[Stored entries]
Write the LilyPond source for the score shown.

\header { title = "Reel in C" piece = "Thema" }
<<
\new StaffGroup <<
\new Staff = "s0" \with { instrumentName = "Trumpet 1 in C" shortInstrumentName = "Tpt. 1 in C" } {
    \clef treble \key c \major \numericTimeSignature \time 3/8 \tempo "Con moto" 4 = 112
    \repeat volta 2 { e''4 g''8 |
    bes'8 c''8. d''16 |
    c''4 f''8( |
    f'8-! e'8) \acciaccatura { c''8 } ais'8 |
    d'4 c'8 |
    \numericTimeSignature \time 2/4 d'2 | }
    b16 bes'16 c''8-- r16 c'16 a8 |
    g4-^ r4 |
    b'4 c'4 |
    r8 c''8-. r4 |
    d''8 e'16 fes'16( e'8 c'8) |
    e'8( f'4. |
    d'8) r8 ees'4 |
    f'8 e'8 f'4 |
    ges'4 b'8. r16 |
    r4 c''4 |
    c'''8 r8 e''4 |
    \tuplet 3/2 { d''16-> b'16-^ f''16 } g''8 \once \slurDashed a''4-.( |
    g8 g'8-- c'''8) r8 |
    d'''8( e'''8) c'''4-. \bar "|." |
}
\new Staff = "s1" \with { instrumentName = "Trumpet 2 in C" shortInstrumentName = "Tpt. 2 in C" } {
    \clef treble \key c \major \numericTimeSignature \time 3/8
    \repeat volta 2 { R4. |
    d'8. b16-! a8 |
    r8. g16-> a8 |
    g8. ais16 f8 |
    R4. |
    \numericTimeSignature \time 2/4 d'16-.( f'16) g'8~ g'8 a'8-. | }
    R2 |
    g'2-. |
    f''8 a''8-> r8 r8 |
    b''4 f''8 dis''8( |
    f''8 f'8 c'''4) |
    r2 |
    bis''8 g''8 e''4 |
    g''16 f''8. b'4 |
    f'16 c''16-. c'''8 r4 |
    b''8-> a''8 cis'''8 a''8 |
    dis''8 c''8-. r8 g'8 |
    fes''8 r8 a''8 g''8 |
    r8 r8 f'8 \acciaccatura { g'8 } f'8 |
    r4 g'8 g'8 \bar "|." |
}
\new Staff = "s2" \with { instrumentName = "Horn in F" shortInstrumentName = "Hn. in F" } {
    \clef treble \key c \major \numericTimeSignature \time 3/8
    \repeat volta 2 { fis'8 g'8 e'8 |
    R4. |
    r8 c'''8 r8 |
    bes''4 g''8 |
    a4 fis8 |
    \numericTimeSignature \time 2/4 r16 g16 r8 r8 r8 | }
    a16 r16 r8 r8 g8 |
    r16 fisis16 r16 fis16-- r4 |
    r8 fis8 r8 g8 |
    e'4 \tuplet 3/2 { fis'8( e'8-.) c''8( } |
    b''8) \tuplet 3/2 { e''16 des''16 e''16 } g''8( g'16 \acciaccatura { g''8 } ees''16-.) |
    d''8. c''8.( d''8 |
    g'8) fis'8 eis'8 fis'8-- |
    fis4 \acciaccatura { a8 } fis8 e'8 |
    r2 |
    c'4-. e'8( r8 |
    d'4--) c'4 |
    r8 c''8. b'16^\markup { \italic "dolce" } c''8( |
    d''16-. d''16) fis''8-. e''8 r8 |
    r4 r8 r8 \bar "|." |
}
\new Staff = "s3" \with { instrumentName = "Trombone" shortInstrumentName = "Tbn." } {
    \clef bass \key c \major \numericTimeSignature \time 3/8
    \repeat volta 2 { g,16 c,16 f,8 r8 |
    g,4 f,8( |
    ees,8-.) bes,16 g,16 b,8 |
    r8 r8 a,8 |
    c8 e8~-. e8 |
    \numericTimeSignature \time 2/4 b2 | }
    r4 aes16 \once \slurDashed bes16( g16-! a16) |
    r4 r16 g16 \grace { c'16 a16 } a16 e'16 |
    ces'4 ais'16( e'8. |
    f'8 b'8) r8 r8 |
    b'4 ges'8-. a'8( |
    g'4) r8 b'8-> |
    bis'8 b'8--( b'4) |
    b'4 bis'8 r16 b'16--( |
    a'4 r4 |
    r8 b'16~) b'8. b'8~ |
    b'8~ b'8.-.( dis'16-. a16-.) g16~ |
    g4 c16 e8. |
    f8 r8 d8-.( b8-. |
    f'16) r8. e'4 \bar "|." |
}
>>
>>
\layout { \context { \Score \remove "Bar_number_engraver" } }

**SHORT TASK:** Report every line of the records that contains the string "volta".

**SOLUTION TO THIS TASK:**
    \repeat volta 2 { e''4 g''8 |
    \repeat volta 2 { R4. |
    \repeat volta 2 { fis'8 g'8 e'8 |
    \repeat volta 2 { g,16 c,16 f,8 r8 |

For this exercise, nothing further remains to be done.